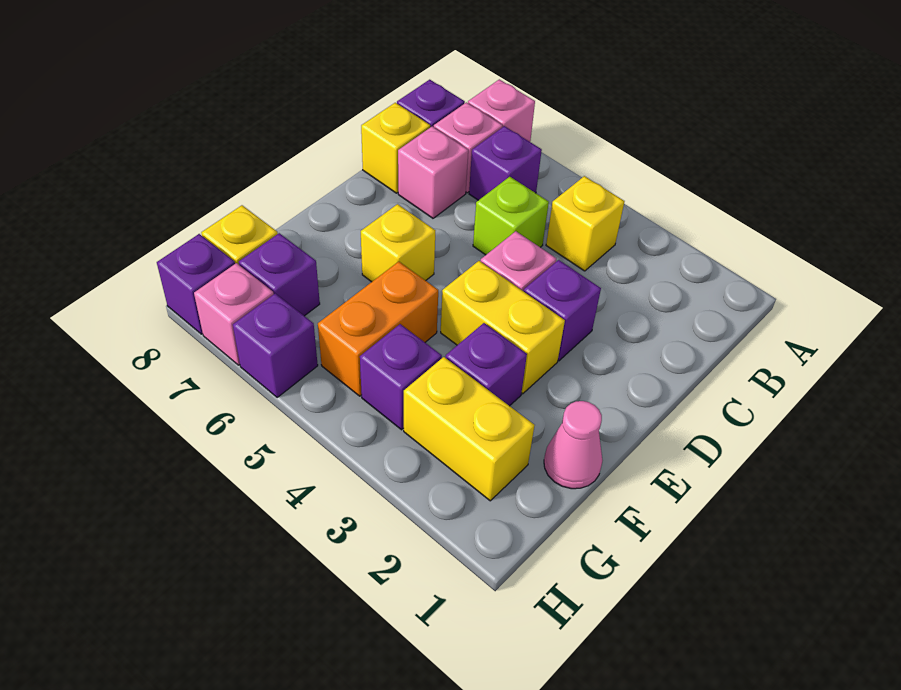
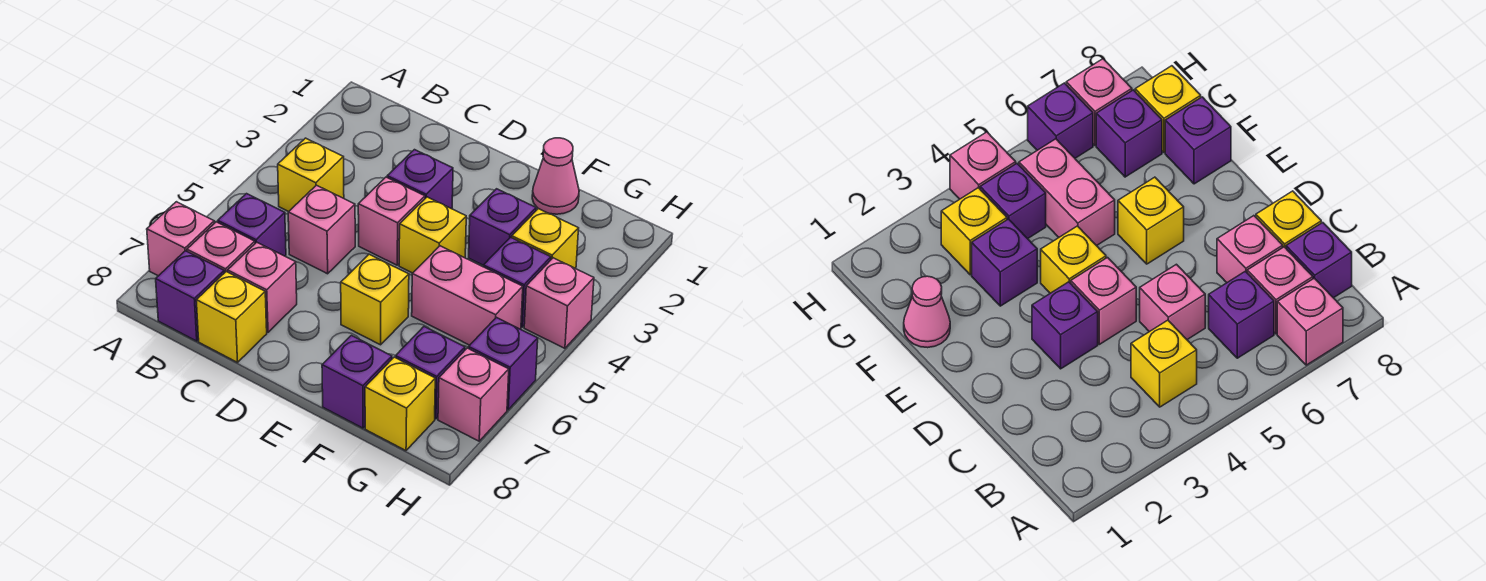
lime brick C5 level 1 -> pink brick C5 level 1
yellow brick E3:E4 level 1 -> yellow brick E4 level 1
orange brick F5:G5 level 1 -> pink brick F5:G5 level 1
yellow brick G2:G3 level 1 -> yellow brick G3 level 1
none -> pink brick H4 level 1
purple brick H8 level 1 -> purple brick F8 level 1

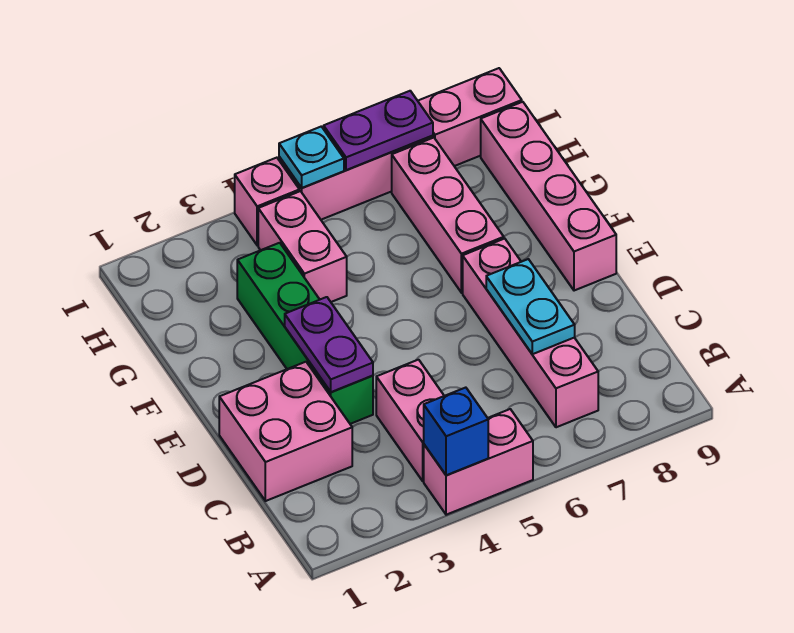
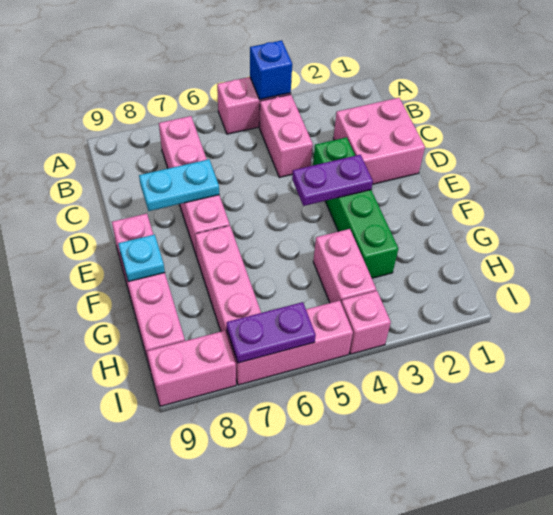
cyan plate C7:D7 level 2 -> cyan plate D7:D8 level 2
purple plate D3:E3 level 2 -> purple plate E3:E4 level 2
cyan plate I5 level 2 -> cyan plate F9 level 2

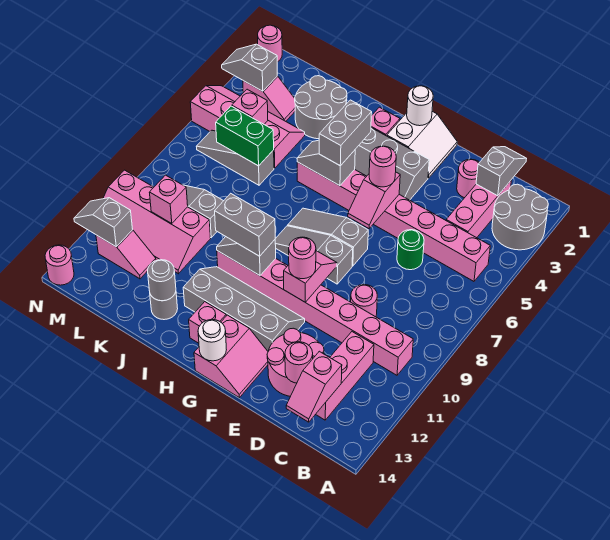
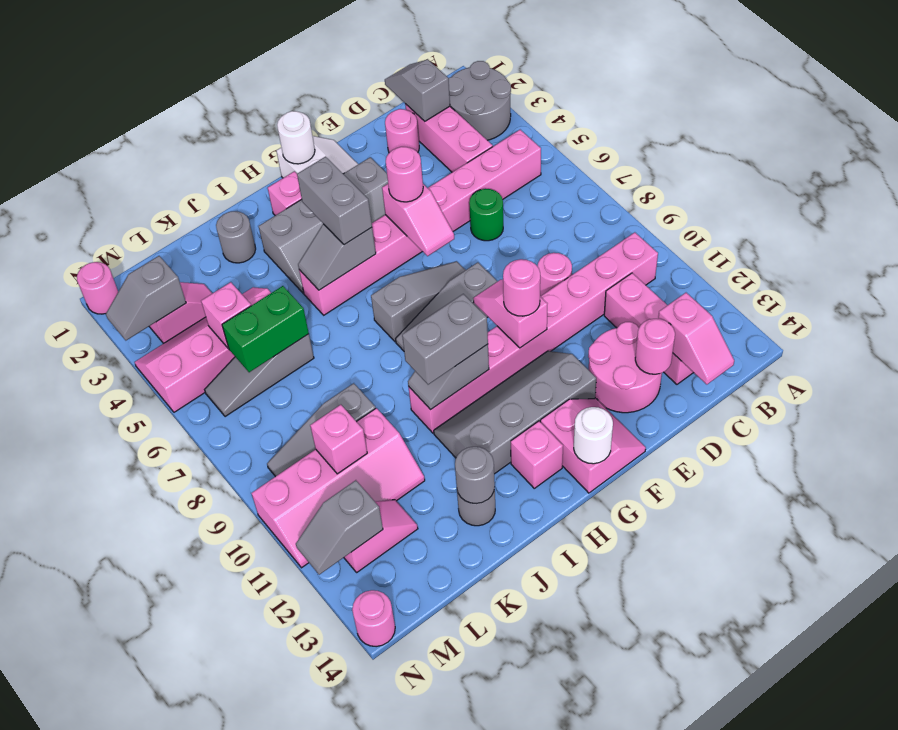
grey slope F7:H7 level 1 top F -> grey slope F7:H7 level 1 top H
grey round brick J2:K3 level 1 -> grey round brick J2 level 1

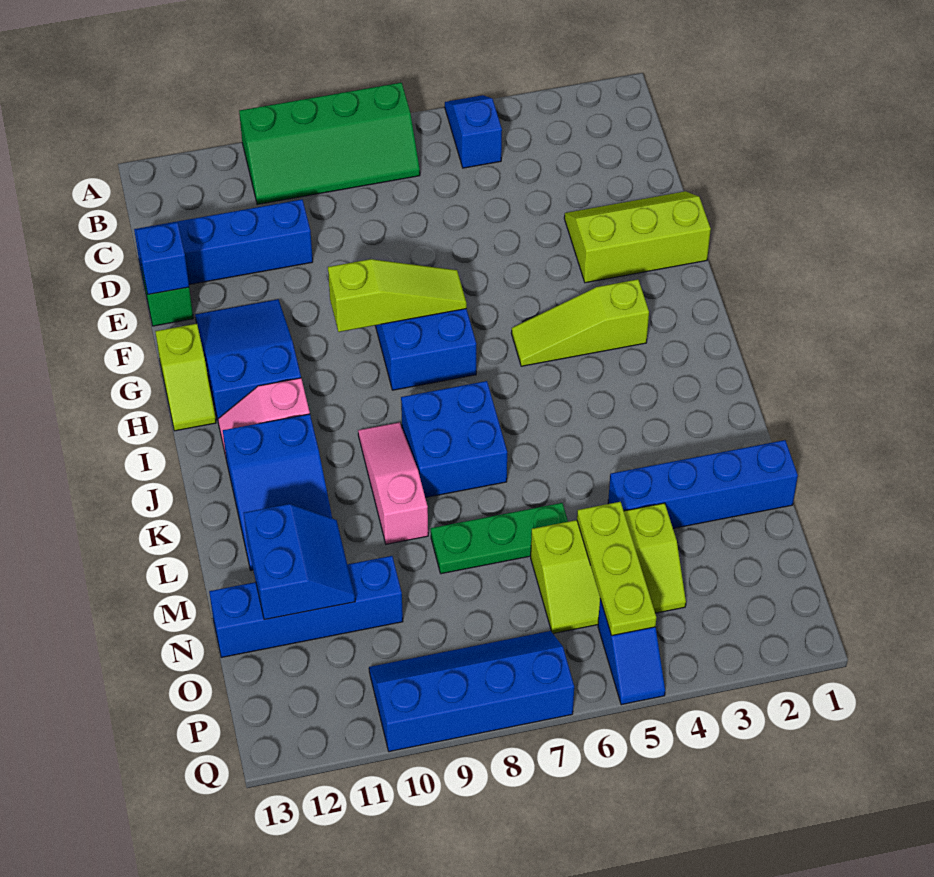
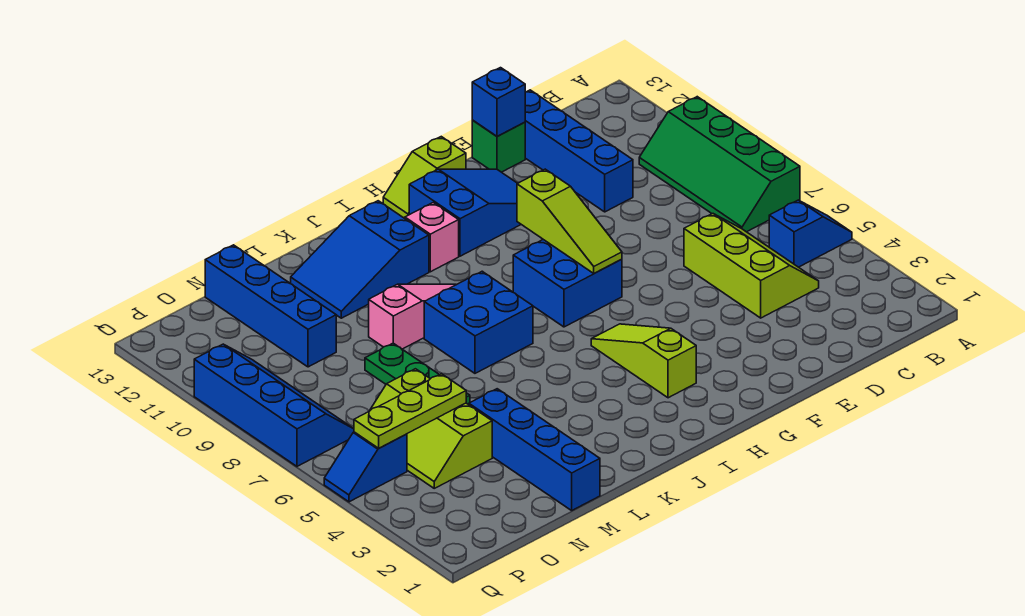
lime slope E1:F3 level 1 top F -> lime slope C4:D6 level 1 top D
blue slope M11:N12 level 2 top 12 -> none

What needs to be done - What lines in the material mention "slope"? Copy every one of them.

Solution for this exercise -
grey slope F7:H7 level 1 top F -> grey slope F7:H7 level 1 top H
lime slope E1:F3 level 1 top F -> lime slope C4:D6 level 1 top D
blue slope M11:N12 level 2 top 12 -> none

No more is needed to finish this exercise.